(EXERCISE BRIEF):
Restate the following data in its entirety, word for word and without images.

>>

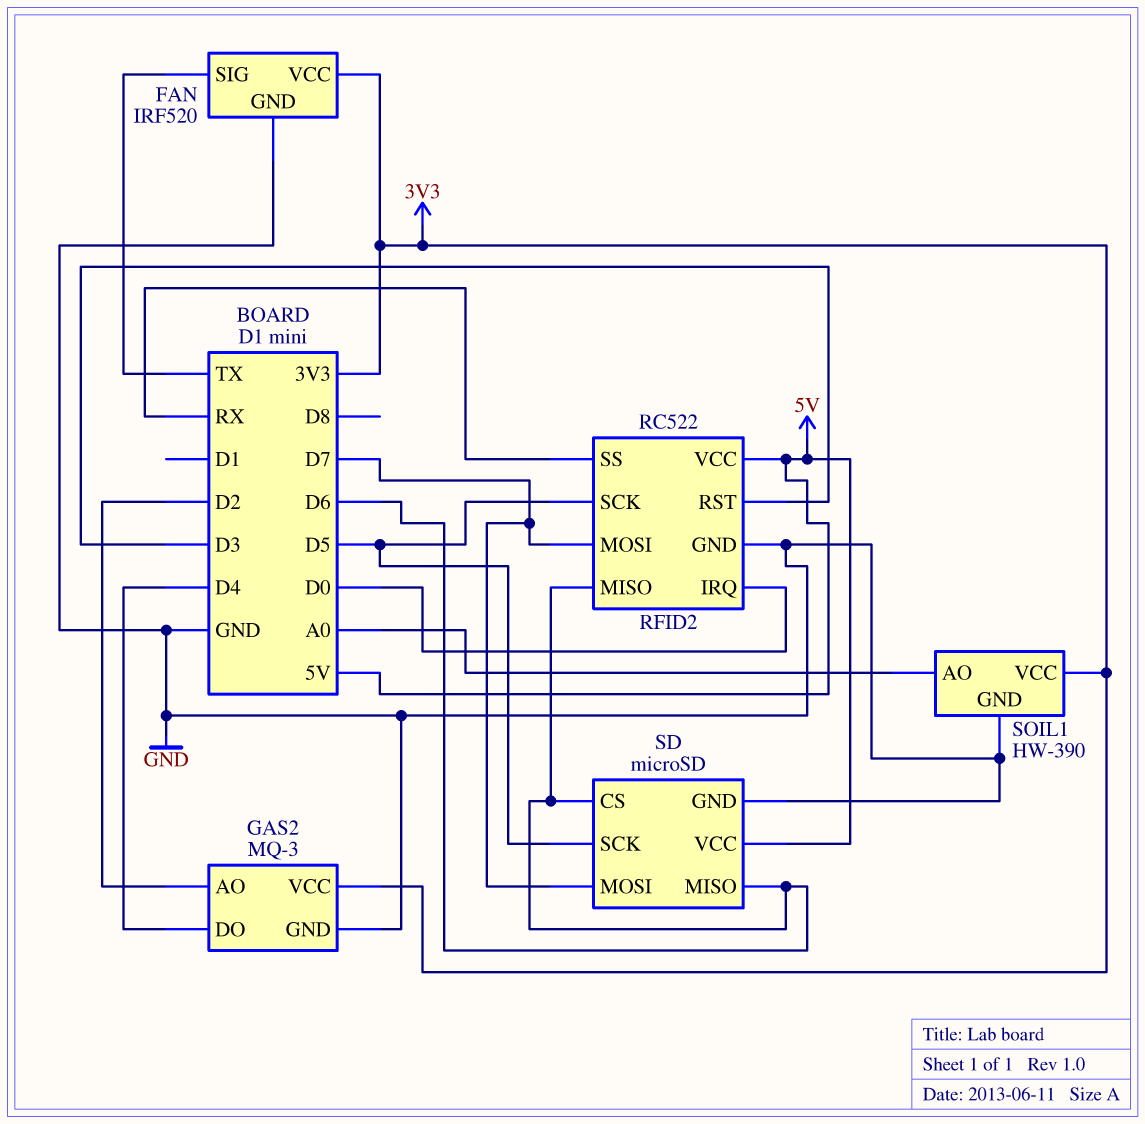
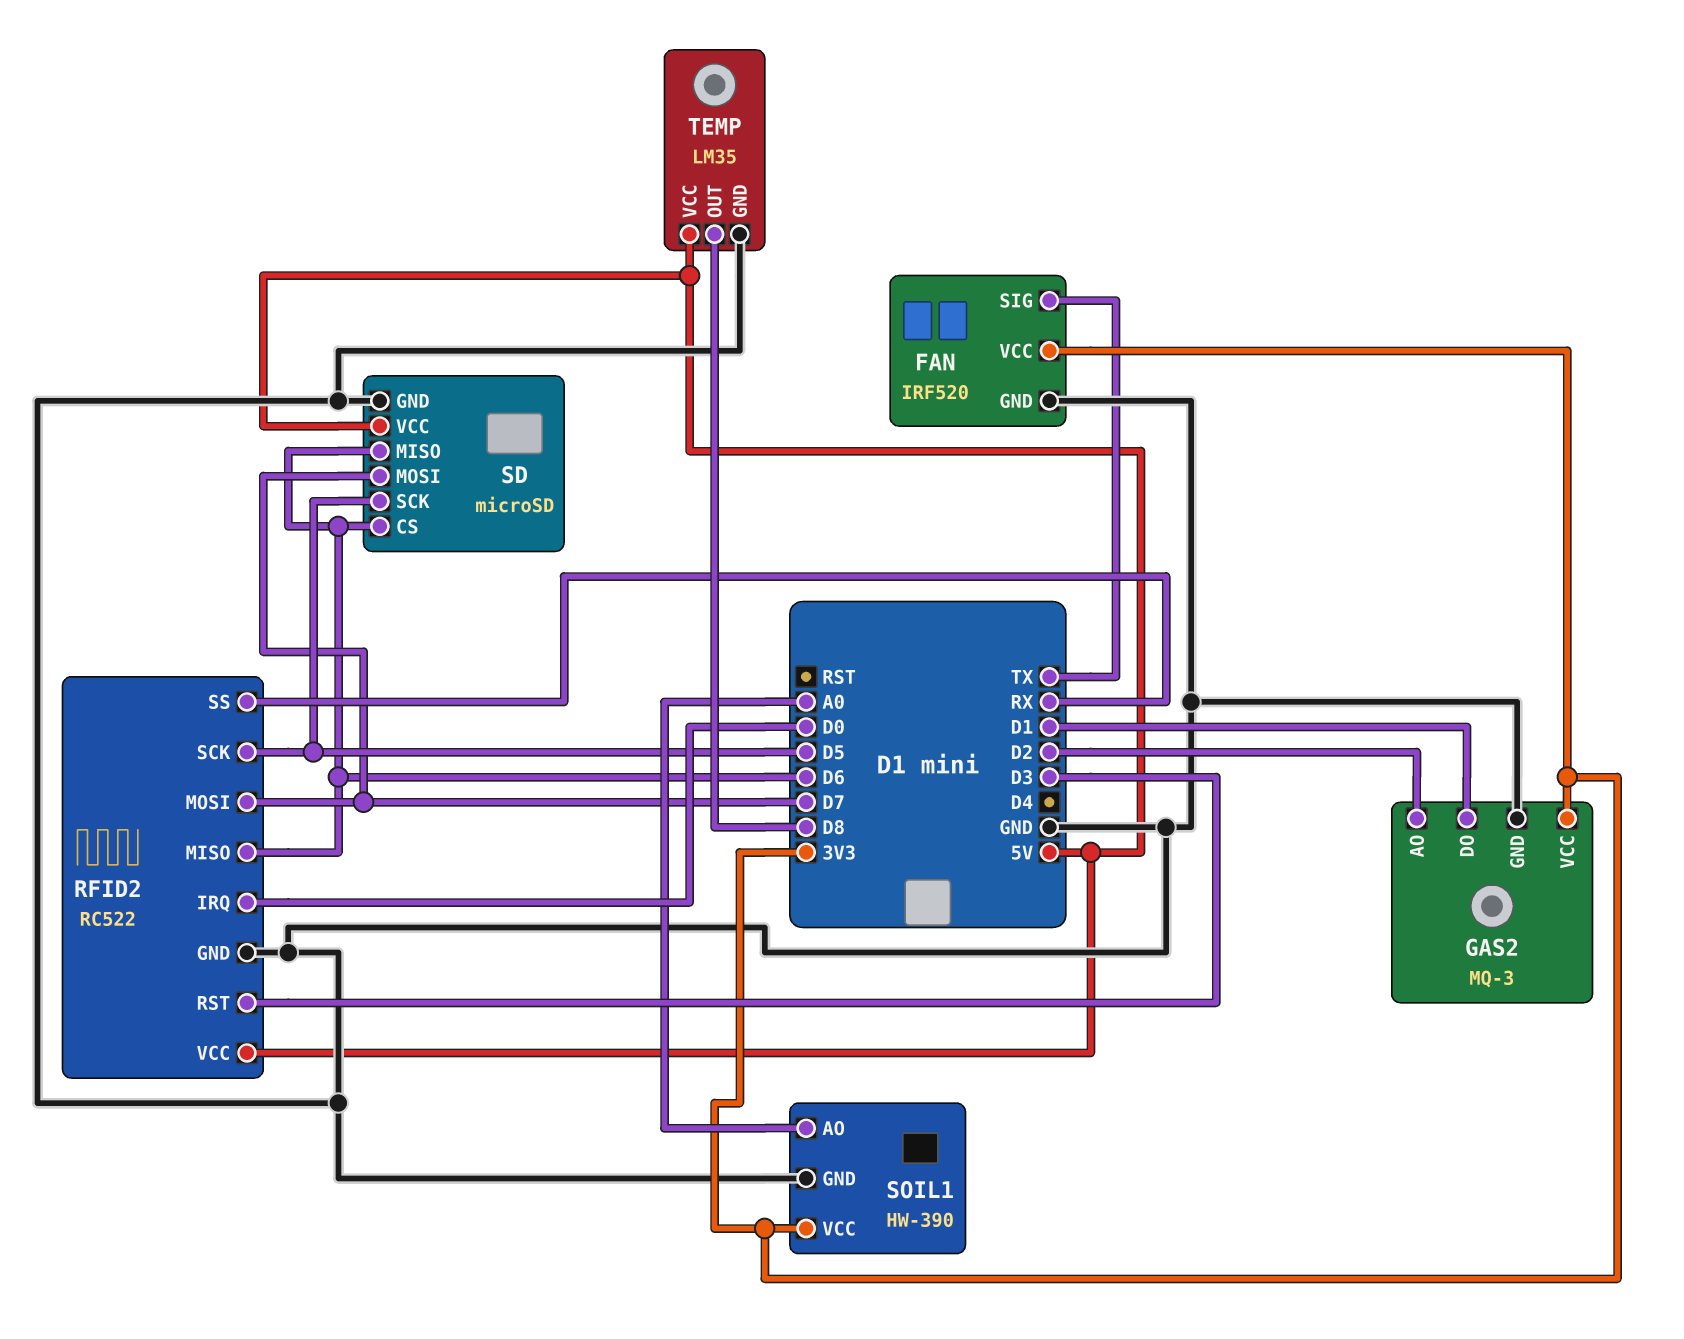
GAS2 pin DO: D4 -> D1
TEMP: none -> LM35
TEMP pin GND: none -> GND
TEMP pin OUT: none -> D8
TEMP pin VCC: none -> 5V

<<

(YOUR SOLUTION):
GAS2 pin DO: D4 -> D1
TEMP: none -> LM35
TEMP pin GND: none -> GND
TEMP pin OUT: none -> D8
TEMP pin VCC: none -> 5V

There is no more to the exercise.